● Directions
Return every line below exactly, without dropping any.

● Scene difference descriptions
#####
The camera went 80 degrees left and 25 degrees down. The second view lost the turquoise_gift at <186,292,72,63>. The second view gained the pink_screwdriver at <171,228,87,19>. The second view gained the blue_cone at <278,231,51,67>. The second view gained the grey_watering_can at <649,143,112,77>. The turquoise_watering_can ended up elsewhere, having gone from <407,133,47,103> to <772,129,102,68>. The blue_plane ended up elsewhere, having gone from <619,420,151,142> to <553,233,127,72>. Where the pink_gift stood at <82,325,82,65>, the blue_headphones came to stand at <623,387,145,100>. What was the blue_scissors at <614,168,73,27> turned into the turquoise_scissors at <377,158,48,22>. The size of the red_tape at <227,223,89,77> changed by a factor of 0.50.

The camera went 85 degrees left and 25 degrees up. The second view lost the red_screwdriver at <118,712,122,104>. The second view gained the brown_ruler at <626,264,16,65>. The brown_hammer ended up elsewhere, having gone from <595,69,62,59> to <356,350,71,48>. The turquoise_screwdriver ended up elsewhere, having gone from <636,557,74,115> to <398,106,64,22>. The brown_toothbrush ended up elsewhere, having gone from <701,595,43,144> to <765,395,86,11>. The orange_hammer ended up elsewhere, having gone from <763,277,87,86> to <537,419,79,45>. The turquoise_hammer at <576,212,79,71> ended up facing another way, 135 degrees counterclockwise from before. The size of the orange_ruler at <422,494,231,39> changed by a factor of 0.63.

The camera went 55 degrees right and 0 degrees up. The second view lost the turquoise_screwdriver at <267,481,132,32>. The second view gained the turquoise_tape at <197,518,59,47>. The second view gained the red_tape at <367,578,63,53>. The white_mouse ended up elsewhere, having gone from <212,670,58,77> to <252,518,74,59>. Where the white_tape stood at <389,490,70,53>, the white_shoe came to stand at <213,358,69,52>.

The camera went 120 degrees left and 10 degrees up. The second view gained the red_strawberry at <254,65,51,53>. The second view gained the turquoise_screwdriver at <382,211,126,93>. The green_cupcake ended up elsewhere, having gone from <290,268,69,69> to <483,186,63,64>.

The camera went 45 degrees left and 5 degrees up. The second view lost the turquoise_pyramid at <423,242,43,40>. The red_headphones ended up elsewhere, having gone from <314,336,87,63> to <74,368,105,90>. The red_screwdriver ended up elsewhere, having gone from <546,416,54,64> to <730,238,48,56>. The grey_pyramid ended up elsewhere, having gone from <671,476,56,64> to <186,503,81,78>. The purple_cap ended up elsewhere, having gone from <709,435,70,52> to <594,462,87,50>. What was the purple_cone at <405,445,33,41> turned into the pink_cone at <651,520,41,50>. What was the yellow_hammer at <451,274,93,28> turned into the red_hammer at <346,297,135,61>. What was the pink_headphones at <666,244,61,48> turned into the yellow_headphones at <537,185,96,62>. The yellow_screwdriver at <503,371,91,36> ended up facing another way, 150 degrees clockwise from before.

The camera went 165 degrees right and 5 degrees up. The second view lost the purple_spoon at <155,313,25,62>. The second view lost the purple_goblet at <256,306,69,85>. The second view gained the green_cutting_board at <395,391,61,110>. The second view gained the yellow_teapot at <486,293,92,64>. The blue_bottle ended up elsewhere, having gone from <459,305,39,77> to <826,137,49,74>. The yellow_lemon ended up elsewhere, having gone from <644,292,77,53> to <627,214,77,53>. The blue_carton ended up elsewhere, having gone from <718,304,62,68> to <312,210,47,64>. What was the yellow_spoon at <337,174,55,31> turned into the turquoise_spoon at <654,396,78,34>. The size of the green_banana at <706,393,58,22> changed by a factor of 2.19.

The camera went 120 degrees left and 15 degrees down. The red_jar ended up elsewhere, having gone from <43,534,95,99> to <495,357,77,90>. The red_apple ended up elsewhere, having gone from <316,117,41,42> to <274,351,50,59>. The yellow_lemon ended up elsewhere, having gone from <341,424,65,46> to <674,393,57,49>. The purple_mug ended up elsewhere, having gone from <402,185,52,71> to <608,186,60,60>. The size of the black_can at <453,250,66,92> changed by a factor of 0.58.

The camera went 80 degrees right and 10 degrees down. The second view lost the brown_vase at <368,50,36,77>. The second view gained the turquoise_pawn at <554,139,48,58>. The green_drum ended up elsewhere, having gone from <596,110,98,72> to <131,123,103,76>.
#####
● Result for this exercise
The camera went 80 degrees left and 25 degrees down. The second view lost the turquoise_gift at <186,292,72,63>. The second view gained the pink_screwdriver at <171,228,87,19>. The second view gained the blue_cone at <278,231,51,67>. The second view gained the grey_watering_can at <649,143,112,77>. The turquoise_watering_can ended up elsewhere, having gone from <407,133,47,103> to <772,129,102,68>. The blue_plane ended up elsewhere, having gone from <619,420,151,142> to <553,233,127,72>. Where the pink_gift stood at <82,325,82,65>, the blue_headphones came to stand at <623,387,145,100>. What was the blue_scissors at <614,168,73,27> turned into the turquoise_scissors at <377,158,48,22>. The size of the red_tape at <227,223,89,77> changed by a factor of 0.50.

The camera went 85 degrees left and 25 degrees up. The second view lost the red_screwdriver at <118,712,122,104>. The second view gained the brown_ruler at <626,264,16,65>. The brown_hammer ended up elsewhere, having gone from <595,69,62,59> to <356,350,71,48>. The turquoise_screwdriver ended up elsewhere, having gone from <636,557,74,115> to <398,106,64,22>. The brown_toothbrush ended up elsewhere, having gone from <701,595,43,144> to <765,395,86,11>. The orange_hammer ended up elsewhere, having gone from <763,277,87,86> to <537,419,79,45>. The turquoise_hammer at <576,212,79,71> ended up facing another way, 135 degrees counterclockwise from before. The size of the orange_ruler at <422,494,231,39> changed by a factor of 0.63.

The camera went 55 degrees right and 0 degrees up. The second view lost the turquoise_screwdriver at <267,481,132,32>. The second view gained the turquoise_tape at <197,518,59,47>. The second view gained the red_tape at <367,578,63,53>. The white_mouse ended up elsewhere, having gone from <212,670,58,77> to <252,518,74,59>. Where the white_tape stood at <389,490,70,53>, the white_shoe came to stand at <213,358,69,52>.

The camera went 120 degrees left and 10 degrees up. The second view gained the red_strawberry at <254,65,51,53>. The second view gained the turquoise_screwdriver at <382,211,126,93>. The green_cupcake ended up elsewhere, having gone from <290,268,69,69> to <483,186,63,64>.

The camera went 45 degrees left and 5 degrees up. The second view lost the turquoise_pyramid at <423,242,43,40>. The red_headphones ended up elsewhere, having gone from <314,336,87,63> to <74,368,105,90>. The red_screwdriver ended up elsewhere, having gone from <546,416,54,64> to <730,238,48,56>. The grey_pyramid ended up elsewhere, having gone from <671,476,56,64> to <186,503,81,78>. The purple_cap ended up elsewhere, having gone from <709,435,70,52> to <594,462,87,50>. What was the purple_cone at <405,445,33,41> turned into the pink_cone at <651,520,41,50>. What was the yellow_hammer at <451,274,93,28> turned into the red_hammer at <346,297,135,61>. What was the pink_headphones at <666,244,61,48> turned into the yellow_headphones at <537,185,96,62>. The yellow_screwdriver at <503,371,91,36> ended up facing another way, 150 degrees clockwise from before.

The camera went 165 degrees right and 5 degrees up. The second view lost the purple_spoon at <155,313,25,62>. The second view lost the purple_goblet at <256,306,69,85>. The second view gained the green_cutting_board at <395,391,61,110>. The second view gained the yellow_teapot at <486,293,92,64>. The blue_bottle ended up elsewhere, having gone from <459,305,39,77> to <826,137,49,74>. The yellow_lemon ended up elsewhere, having gone from <644,292,77,53> to <627,214,77,53>. The blue_carton ended up elsewhere, having gone from <718,304,62,68> to <312,210,47,64>. What was the yellow_spoon at <337,174,55,31> turned into the turquoise_spoon at <654,396,78,34>. The size of the green_banana at <706,393,58,22> changed by a factor of 2.19.

The camera went 120 degrees left and 15 degrees down. The red_jar ended up elsewhere, having gone from <43,534,95,99> to <495,357,77,90>. The red_apple ended up elsewhere, having gone from <316,117,41,42> to <274,351,50,59>. The yellow_lemon ended up elsewhere, having gone from <341,424,65,46> to <674,393,57,49>. The purple_mug ended up elsewhere, having gone from <402,185,52,71> to <608,186,60,60>. The size of the black_can at <453,250,66,92> changed by a factor of 0.58.

The camera went 80 degrees right and 10 degrees down. The second view lost the brown_vase at <368,50,36,77>. The second view gained the turquoise_pawn at <554,139,48,58>. The green_drum ended up elsewhere, having gone from <596,110,98,72> to <131,123,103,76>.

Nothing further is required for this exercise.